**YOUR ASSIGNMENT**
Write down exactly the lines from the one with "building: [259,94,406,213] -> none" to the end of the data, first and last included, and no others.

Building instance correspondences
===

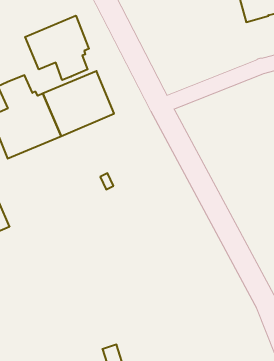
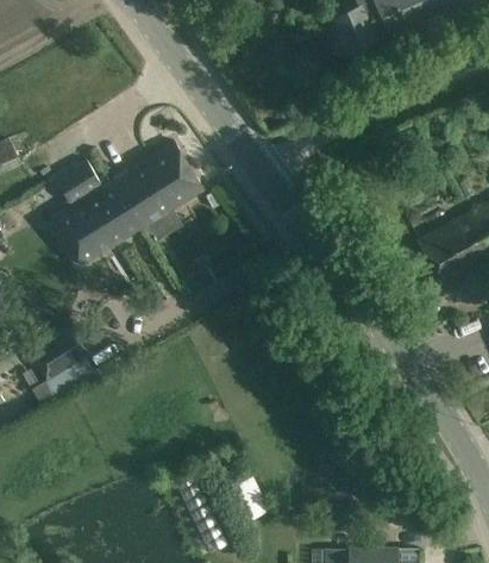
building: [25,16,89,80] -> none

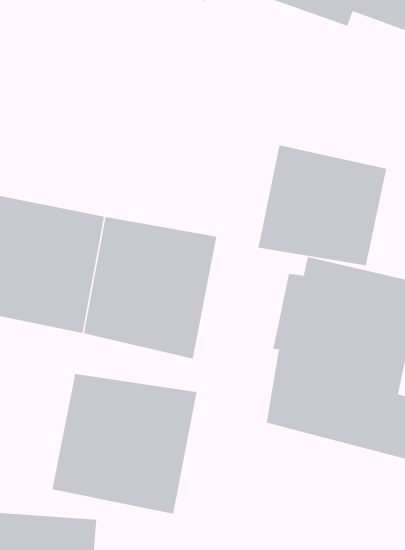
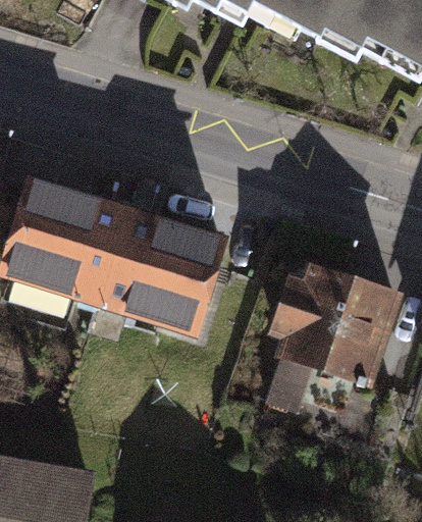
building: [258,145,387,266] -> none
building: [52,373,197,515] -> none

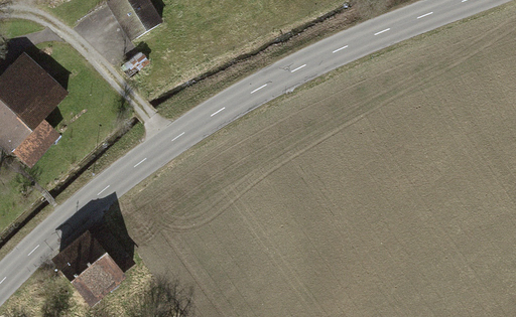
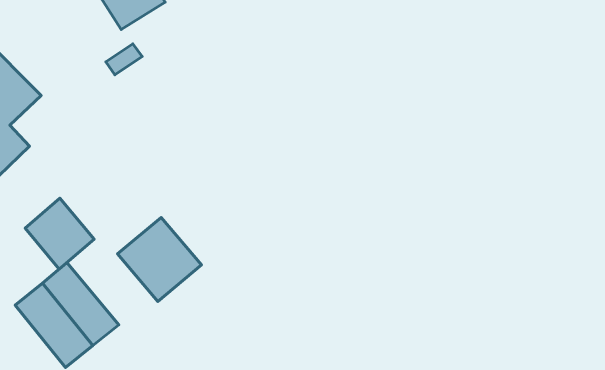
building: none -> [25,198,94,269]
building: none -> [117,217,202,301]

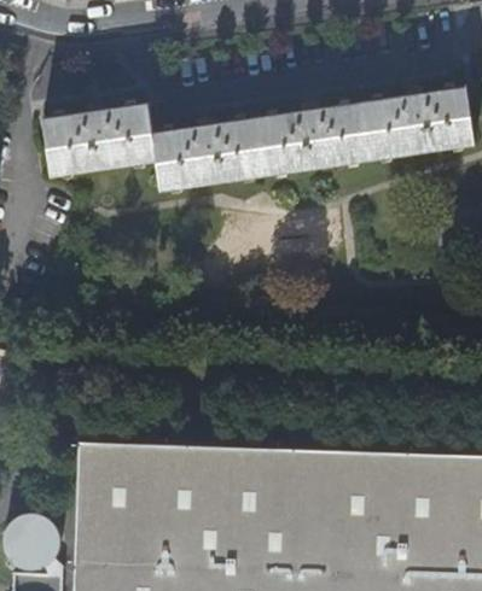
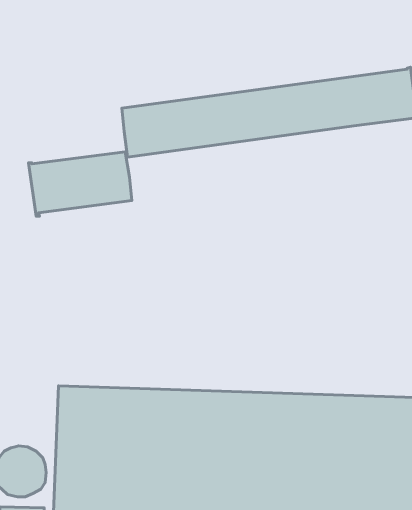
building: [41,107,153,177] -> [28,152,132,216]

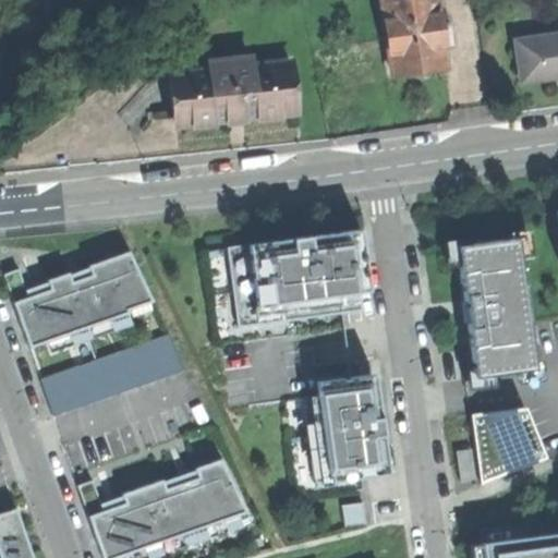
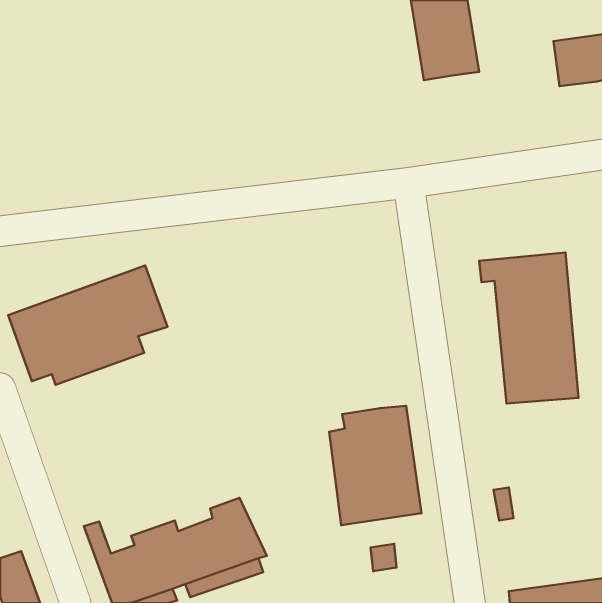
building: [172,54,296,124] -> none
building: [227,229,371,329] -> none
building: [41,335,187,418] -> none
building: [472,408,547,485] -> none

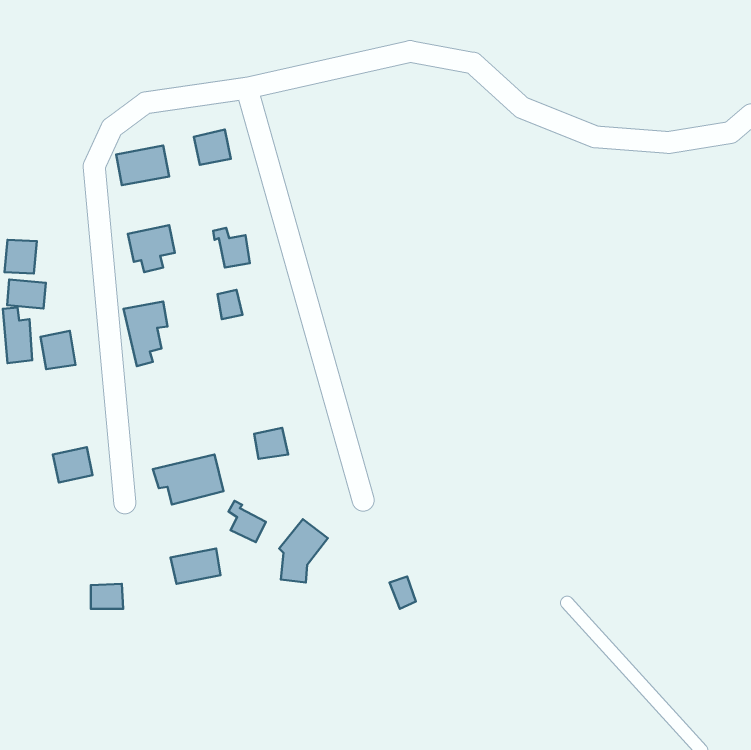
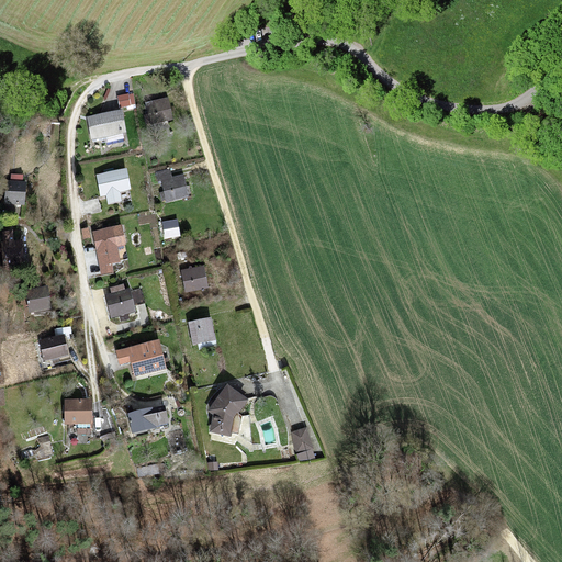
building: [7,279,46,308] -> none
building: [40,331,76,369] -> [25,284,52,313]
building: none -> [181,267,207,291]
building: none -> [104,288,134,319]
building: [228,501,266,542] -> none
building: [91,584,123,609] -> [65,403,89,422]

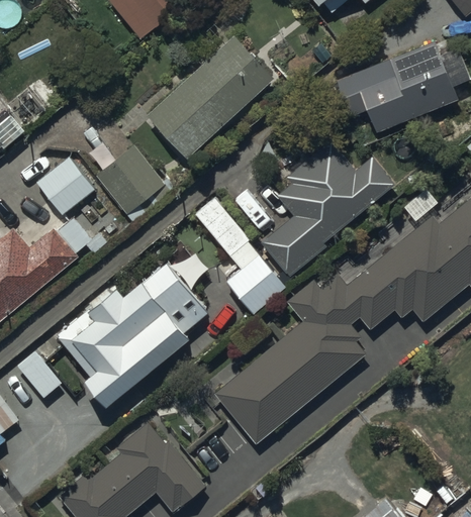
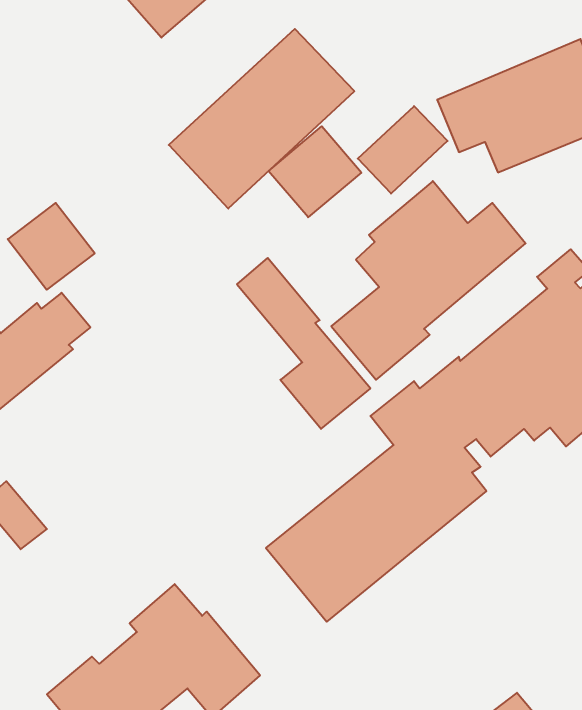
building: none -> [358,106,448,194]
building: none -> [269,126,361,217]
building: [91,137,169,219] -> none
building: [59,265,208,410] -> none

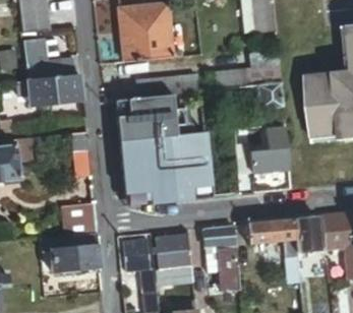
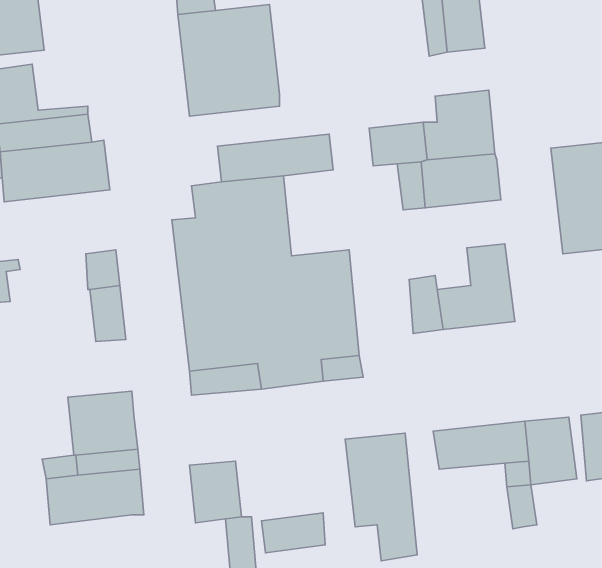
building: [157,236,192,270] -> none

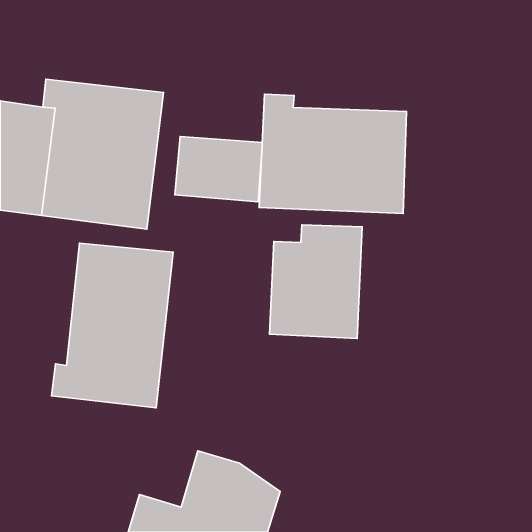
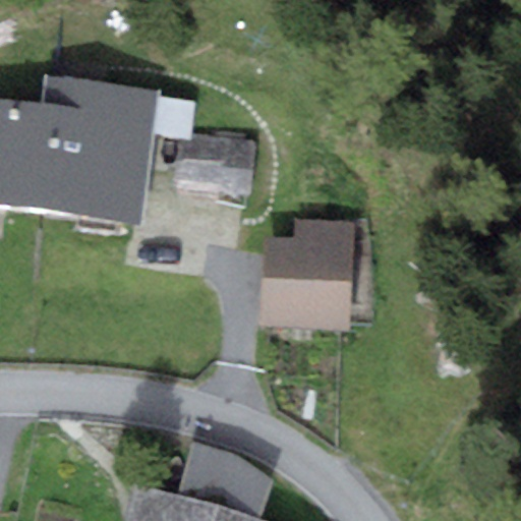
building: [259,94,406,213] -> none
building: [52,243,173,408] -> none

===

**SOLUTION BELOW**
building: [259,94,406,213] -> none
building: [52,243,173,408] -> none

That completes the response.